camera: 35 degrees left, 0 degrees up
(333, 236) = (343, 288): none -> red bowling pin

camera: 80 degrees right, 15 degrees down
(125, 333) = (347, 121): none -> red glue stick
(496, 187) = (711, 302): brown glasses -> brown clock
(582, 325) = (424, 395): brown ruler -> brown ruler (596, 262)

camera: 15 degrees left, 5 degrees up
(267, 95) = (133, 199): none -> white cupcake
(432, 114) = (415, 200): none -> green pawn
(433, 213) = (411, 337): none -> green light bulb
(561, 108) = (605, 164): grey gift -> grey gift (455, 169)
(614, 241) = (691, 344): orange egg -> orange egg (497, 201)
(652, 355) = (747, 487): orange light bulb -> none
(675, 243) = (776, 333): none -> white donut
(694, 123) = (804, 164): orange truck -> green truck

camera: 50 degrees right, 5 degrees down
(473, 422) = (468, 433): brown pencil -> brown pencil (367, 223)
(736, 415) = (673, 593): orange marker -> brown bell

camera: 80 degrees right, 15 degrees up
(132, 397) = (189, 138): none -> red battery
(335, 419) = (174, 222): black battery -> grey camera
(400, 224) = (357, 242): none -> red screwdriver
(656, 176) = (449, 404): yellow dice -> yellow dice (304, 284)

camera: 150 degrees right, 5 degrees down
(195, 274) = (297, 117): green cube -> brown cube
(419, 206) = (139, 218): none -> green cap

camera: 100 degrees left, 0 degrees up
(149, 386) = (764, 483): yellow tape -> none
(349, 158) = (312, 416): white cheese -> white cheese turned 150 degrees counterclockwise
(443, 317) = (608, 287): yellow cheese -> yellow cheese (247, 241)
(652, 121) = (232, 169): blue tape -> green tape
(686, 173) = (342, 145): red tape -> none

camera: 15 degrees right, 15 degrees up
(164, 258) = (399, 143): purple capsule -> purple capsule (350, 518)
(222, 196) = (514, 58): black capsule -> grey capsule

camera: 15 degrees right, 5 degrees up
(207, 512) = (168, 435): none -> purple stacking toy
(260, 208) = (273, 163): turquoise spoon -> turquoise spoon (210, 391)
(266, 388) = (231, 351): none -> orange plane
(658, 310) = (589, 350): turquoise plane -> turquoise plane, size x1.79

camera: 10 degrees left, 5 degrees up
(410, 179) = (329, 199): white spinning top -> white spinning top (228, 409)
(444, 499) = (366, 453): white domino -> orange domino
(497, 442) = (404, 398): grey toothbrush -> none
=-=-=
Copy the whole listing above once more, character for character.

ANSWER BOX
camera: 35 degrees left, 0 degrees up
(333, 236) = (343, 288): none -> red bowling pin

camera: 80 degrees right, 15 degrees down
(125, 333) = (347, 121): none -> red glue stick
(496, 187) = (711, 302): brown glasses -> brown clock
(582, 325) = (424, 395): brown ruler -> brown ruler (596, 262)

camera: 15 degrees left, 5 degrees up
(267, 95) = (133, 199): none -> white cupcake
(432, 114) = (415, 200): none -> green pawn
(433, 213) = (411, 337): none -> green light bulb
(561, 108) = (605, 164): grey gift -> grey gift (455, 169)
(614, 241) = (691, 344): orange egg -> orange egg (497, 201)
(652, 355) = (747, 487): orange light bulb -> none
(675, 243) = (776, 333): none -> white donut
(694, 123) = (804, 164): orange truck -> green truck

camera: 50 degrees right, 5 degrees down
(473, 422) = (468, 433): brown pencil -> brown pencil (367, 223)
(736, 415) = (673, 593): orange marker -> brown bell

camera: 80 degrees right, 15 degrees up
(132, 397) = (189, 138): none -> red battery
(335, 419) = (174, 222): black battery -> grey camera
(400, 224) = (357, 242): none -> red screwdriver
(656, 176) = (449, 404): yellow dice -> yellow dice (304, 284)

camera: 150 degrees right, 5 degrees down
(195, 274) = (297, 117): green cube -> brown cube
(419, 206) = (139, 218): none -> green cap

camera: 100 degrees left, 0 degrees up
(149, 386) = (764, 483): yellow tape -> none
(349, 158) = (312, 416): white cheese -> white cheese turned 150 degrees counterclockwise
(443, 317) = (608, 287): yellow cheese -> yellow cheese (247, 241)
(652, 121) = (232, 169): blue tape -> green tape
(686, 173) = (342, 145): red tape -> none

camera: 15 degrees right, 15 degrees up
(164, 258) = (399, 143): purple capsule -> purple capsule (350, 518)
(222, 196) = (514, 58): black capsule -> grey capsule

camera: 15 degrees right, 5 degrees up
(207, 512) = (168, 435): none -> purple stacking toy
(260, 208) = (273, 163): turquoise spoon -> turquoise spoon (210, 391)
(266, 388) = (231, 351): none -> orange plane
(658, 310) = (589, 350): turquoise plane -> turquoise plane, size x1.79

camera: 10 degrees left, 5 degrees up
(410, 179) = (329, 199): white spinning top -> white spinning top (228, 409)
(444, 499) = (366, 453): white domino -> orange domino
(497, 442) = (404, 398): grey toothbrush -> none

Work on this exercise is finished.